++++ Data provided

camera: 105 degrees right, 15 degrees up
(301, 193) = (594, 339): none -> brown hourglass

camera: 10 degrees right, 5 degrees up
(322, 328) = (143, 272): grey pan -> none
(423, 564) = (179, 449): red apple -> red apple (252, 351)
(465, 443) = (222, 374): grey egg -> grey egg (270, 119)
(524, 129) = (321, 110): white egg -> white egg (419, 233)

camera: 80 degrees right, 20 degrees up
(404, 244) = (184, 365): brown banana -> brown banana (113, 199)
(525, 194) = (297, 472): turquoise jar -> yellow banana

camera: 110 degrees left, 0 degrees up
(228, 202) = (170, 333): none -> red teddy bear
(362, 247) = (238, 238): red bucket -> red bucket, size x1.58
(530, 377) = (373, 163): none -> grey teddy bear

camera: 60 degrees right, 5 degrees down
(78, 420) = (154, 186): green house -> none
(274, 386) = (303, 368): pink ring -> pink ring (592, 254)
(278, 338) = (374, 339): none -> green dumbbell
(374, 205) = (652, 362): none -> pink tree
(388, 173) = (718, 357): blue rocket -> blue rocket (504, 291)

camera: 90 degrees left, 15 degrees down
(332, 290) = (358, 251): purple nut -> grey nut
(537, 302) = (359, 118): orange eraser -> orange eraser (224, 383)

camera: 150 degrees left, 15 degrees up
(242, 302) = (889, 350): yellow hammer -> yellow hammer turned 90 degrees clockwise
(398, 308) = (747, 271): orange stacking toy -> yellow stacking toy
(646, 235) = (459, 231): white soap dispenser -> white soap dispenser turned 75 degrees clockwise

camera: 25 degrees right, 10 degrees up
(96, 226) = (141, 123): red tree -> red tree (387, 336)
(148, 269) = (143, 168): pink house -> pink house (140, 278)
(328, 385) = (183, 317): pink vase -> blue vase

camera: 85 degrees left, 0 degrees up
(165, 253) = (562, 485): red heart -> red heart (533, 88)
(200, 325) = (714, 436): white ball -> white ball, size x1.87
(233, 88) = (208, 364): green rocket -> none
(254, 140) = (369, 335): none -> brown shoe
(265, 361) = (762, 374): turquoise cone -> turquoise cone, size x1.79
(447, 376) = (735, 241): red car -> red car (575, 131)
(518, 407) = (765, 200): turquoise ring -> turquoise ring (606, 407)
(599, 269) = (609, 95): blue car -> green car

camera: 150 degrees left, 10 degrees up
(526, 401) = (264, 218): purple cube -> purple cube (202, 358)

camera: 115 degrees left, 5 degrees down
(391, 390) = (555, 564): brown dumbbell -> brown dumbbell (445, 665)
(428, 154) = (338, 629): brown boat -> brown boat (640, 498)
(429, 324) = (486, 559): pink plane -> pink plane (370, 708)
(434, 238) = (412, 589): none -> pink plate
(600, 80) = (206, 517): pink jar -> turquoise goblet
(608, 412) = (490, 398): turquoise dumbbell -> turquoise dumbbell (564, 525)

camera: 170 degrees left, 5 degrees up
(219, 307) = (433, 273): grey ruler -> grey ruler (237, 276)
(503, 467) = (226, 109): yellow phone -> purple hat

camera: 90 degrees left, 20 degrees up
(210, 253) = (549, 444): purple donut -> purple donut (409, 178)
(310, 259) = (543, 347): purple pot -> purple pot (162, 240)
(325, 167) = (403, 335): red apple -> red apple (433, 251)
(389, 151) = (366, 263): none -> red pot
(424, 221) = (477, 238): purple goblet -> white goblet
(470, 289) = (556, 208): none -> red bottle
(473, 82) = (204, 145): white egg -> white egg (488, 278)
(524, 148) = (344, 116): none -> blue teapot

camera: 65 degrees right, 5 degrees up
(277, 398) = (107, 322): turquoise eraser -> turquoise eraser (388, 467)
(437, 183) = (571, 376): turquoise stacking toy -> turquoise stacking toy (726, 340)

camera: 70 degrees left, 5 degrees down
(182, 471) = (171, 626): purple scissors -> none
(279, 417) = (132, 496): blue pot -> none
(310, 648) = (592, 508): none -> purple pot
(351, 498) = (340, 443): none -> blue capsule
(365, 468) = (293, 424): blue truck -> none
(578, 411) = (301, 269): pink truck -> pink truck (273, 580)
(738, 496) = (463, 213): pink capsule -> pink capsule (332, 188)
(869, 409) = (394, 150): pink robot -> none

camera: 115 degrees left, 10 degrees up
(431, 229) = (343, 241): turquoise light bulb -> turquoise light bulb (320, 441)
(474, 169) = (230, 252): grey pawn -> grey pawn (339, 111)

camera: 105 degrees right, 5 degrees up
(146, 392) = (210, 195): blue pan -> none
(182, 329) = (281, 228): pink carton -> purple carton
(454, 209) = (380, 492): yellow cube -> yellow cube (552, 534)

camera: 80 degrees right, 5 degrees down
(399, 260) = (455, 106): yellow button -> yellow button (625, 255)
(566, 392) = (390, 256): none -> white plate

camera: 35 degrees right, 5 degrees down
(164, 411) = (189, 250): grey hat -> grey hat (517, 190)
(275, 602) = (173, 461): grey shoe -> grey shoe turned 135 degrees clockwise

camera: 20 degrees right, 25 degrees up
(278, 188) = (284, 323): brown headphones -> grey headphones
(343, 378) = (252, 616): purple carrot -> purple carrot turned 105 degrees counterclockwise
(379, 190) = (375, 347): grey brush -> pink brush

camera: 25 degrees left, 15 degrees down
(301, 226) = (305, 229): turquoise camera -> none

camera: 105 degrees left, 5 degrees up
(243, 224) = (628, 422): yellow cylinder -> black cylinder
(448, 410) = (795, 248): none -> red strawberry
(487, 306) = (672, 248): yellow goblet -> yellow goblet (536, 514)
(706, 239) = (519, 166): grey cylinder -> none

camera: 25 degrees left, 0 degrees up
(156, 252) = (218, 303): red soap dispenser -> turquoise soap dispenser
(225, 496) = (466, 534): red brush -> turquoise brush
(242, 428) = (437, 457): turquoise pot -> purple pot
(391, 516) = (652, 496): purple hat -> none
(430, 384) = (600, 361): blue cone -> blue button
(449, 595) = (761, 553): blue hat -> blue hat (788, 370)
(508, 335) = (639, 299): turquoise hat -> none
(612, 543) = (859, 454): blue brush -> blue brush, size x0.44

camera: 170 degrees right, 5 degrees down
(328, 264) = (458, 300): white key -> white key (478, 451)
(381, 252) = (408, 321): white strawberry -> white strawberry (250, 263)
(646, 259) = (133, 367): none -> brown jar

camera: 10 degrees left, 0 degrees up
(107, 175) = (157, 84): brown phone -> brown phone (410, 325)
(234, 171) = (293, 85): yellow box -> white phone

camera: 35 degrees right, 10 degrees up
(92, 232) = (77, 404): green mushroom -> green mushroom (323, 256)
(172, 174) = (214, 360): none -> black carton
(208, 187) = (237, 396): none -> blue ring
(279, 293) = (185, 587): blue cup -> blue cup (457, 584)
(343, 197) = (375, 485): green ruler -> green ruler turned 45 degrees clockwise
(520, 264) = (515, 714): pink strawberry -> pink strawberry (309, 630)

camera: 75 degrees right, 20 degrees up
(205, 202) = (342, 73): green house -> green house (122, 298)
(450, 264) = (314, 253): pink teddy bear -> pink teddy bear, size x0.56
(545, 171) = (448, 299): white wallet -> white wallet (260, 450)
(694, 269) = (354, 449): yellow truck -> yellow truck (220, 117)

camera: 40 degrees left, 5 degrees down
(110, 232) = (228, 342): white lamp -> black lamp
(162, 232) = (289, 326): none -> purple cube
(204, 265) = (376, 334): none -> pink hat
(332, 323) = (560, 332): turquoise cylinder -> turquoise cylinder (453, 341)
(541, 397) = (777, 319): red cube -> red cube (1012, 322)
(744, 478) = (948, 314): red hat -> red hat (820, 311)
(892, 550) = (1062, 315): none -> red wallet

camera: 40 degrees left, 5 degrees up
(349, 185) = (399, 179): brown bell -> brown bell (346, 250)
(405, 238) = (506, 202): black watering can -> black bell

++++++++

### Exercise objective
Out of the material above, output word for word the line with "(148, 269) = (143, 168): pink", the line with "(518, 407) = (765, 200): turquoise", and all lines between them, with nothing else.

### Exercise output
(148, 269) = (143, 168): pink house -> pink house (140, 278)
(328, 385) = (183, 317): pink vase -> blue vase

camera: 85 degrees left, 0 degrees up
(165, 253) = (562, 485): red heart -> red heart (533, 88)
(200, 325) = (714, 436): white ball -> white ball, size x1.87
(233, 88) = (208, 364): green rocket -> none
(254, 140) = (369, 335): none -> brown shoe
(265, 361) = (762, 374): turquoise cone -> turquoise cone, size x1.79
(447, 376) = (735, 241): red car -> red car (575, 131)
(518, 407) = (765, 200): turquoise ring -> turquoise ring (606, 407)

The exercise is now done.